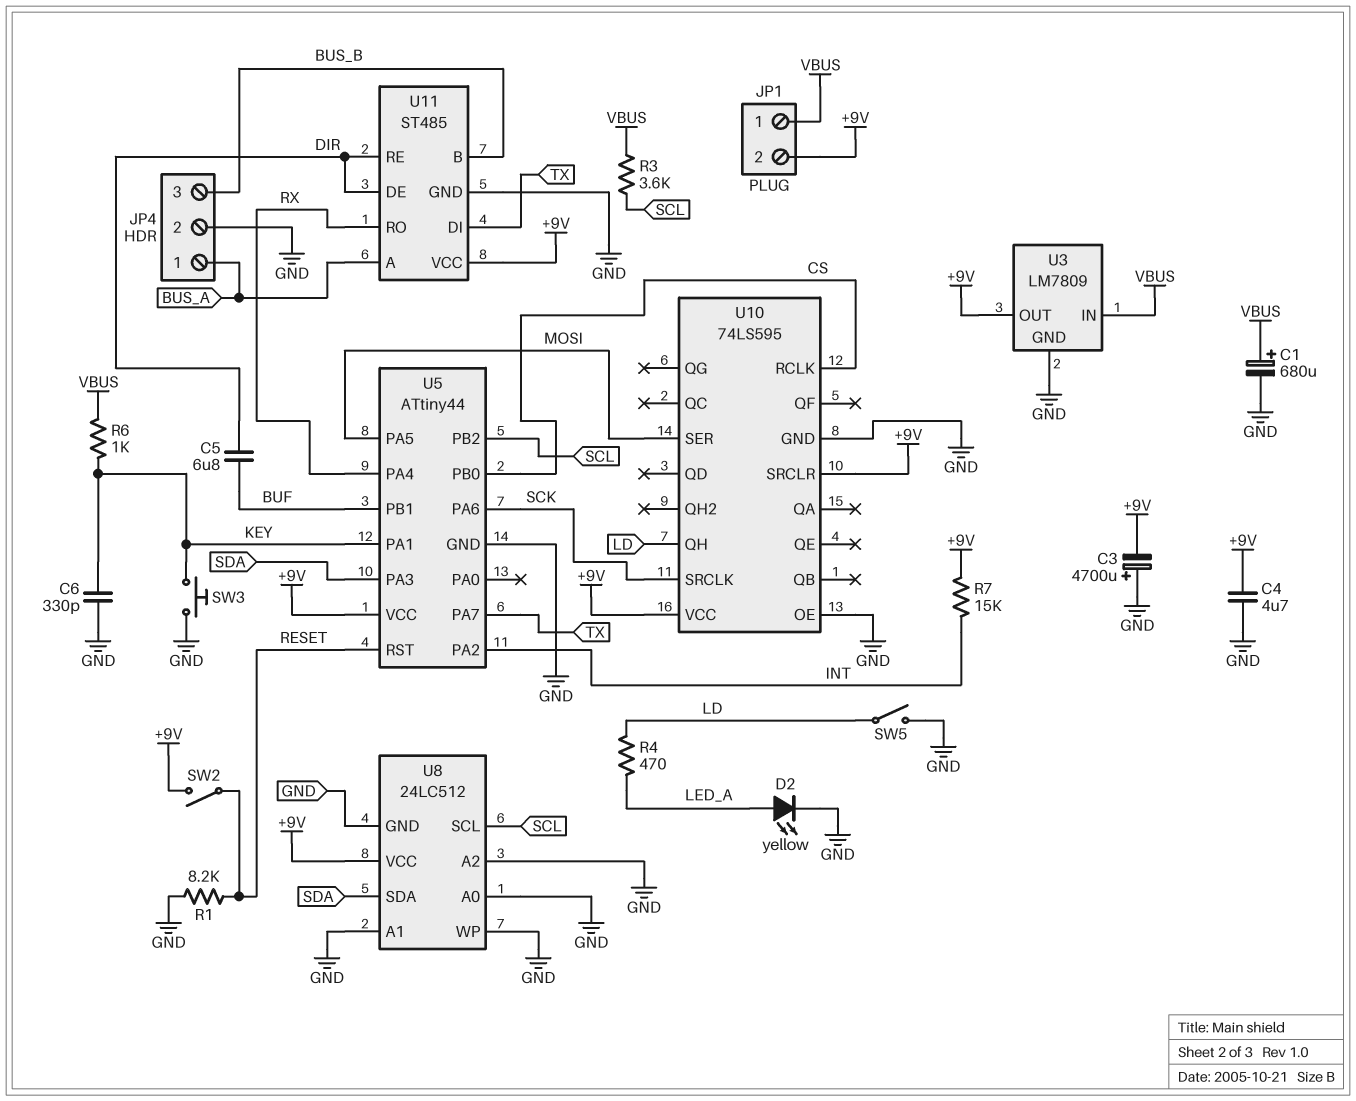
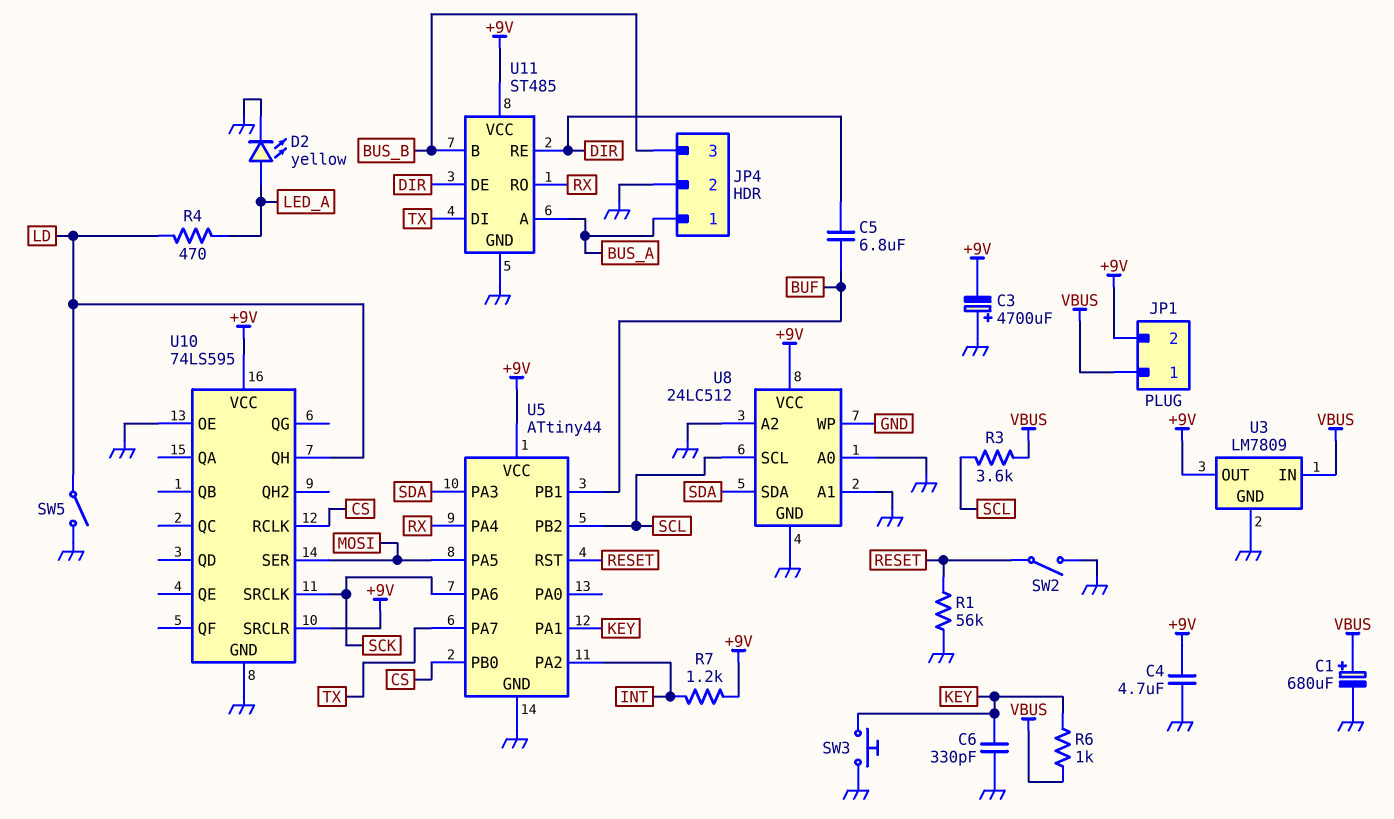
R1: 8.2k (GND, RESET) -> 56k (GND, RESET)
R7: 15k (+9V, INT) -> 1.2k (+9V, INT)
SW2: switch (+9V, RESET) -> switch (GND, RESET)

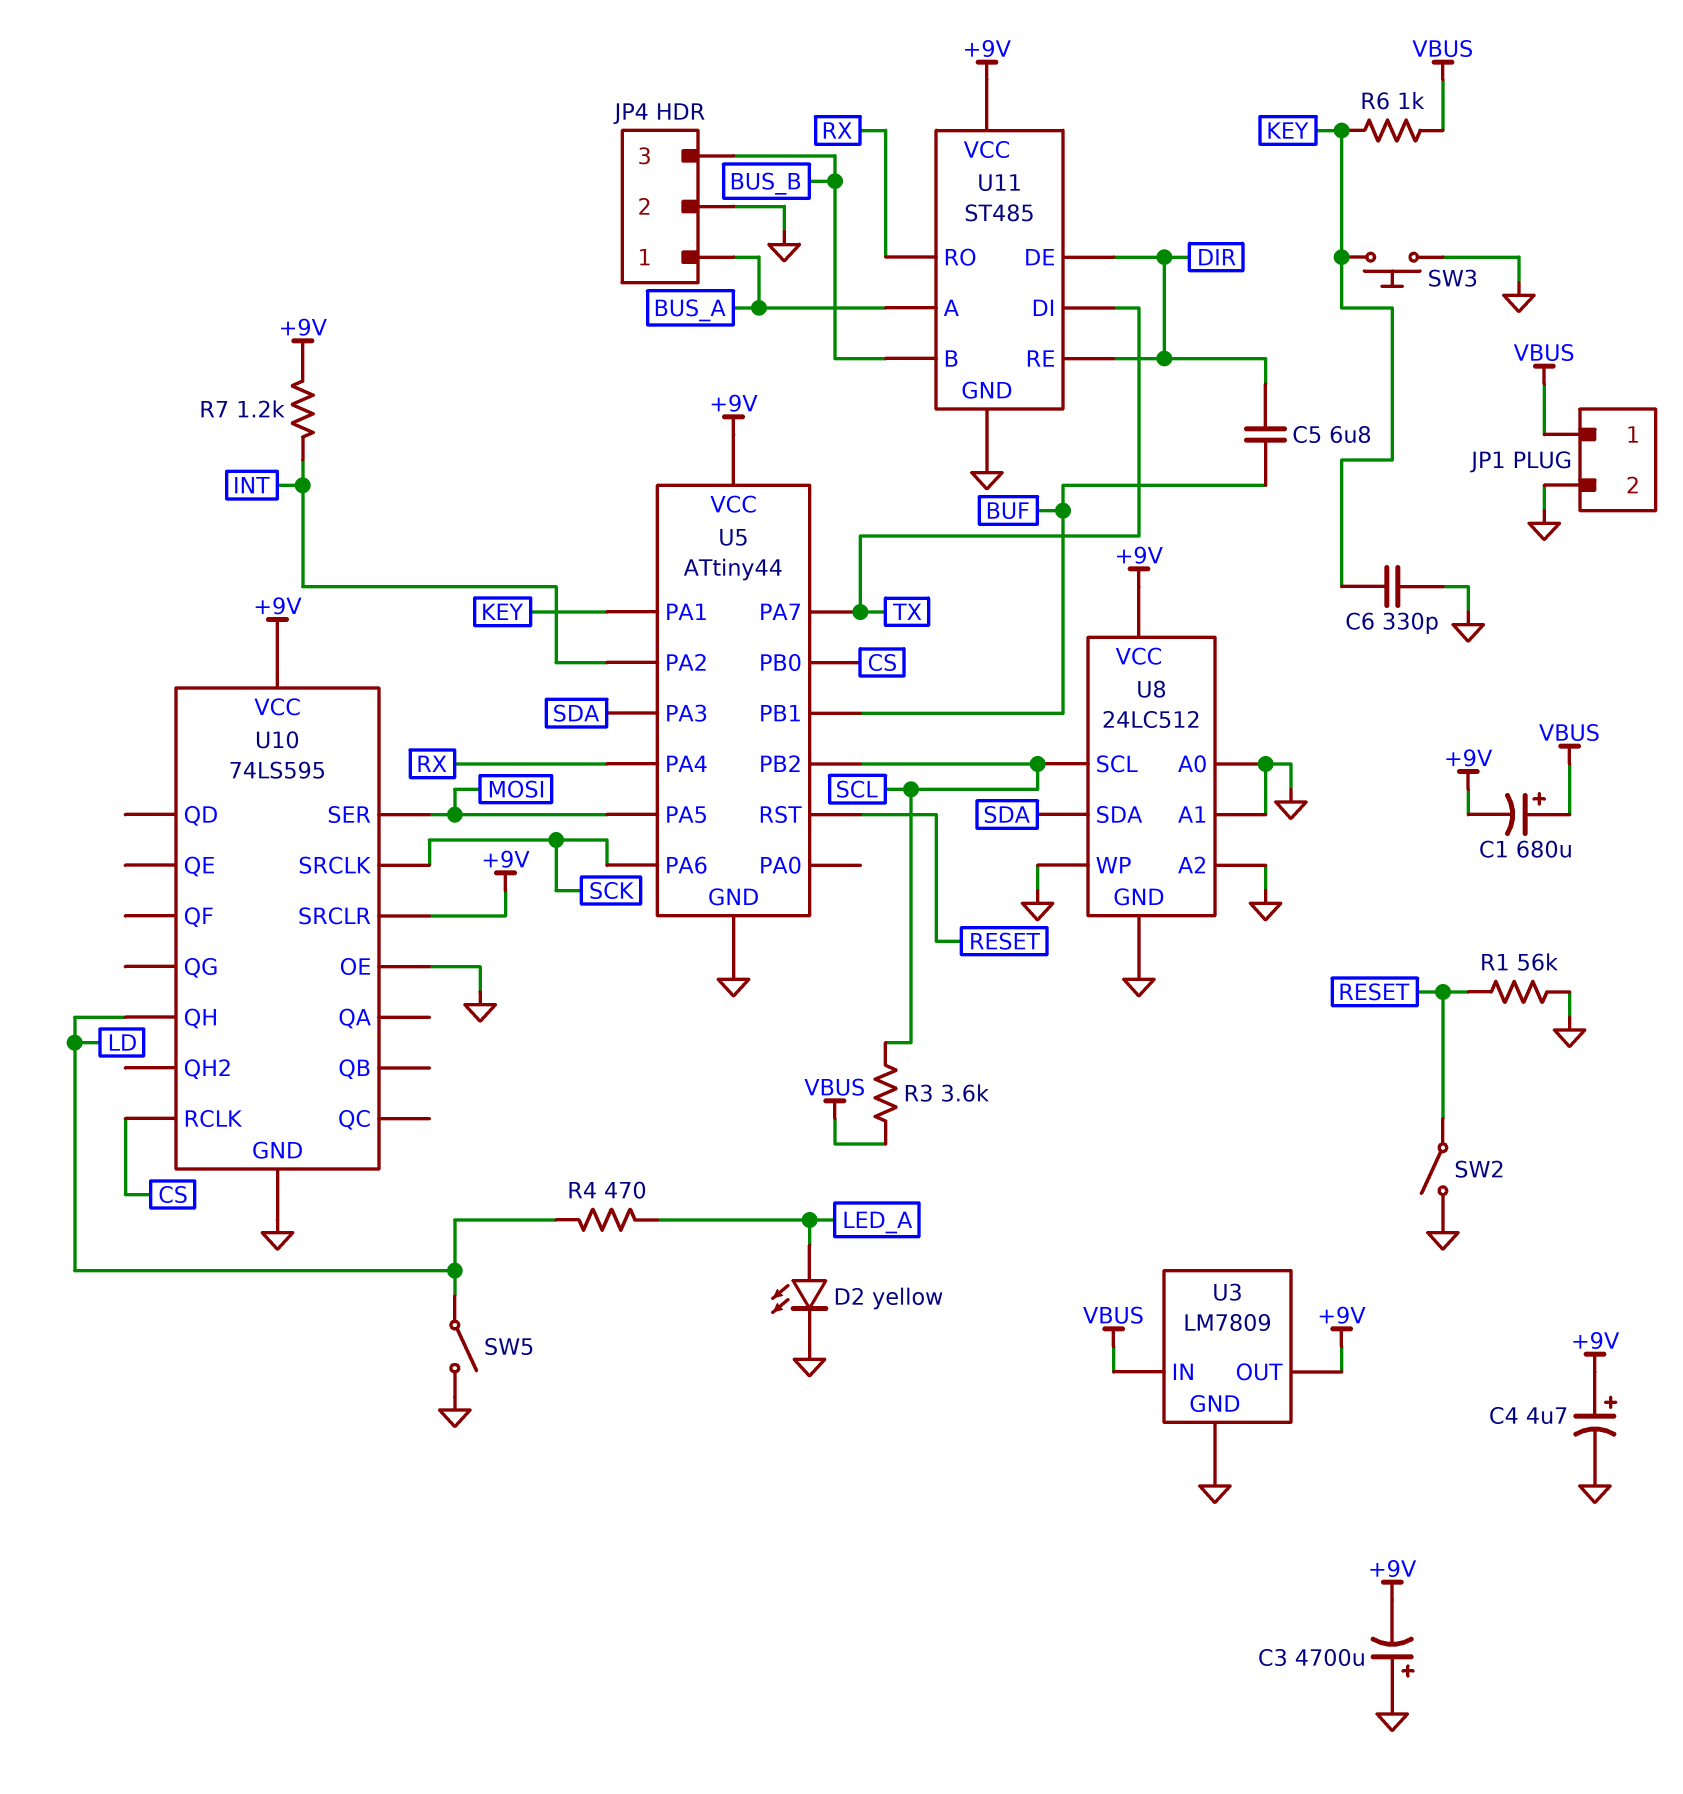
C1: 680uF (plus VBUS, minus GND) -> 680uF (plus VBUS, minus +9V)
C4: 4.7uF (+9V, GND) -> 4.7uF (plus +9V, minus GND)
JP1 pin 2: +9V -> GND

## Your instructions
Reproduce verbatim only the lines from the one holding "C4: 4.7uF (+9V, GND)" through the end of the records.

## Output of the exercise
C4: 4.7uF (+9V, GND) -> 4.7uF (plus +9V, minus GND)
JP1 pin 2: +9V -> GND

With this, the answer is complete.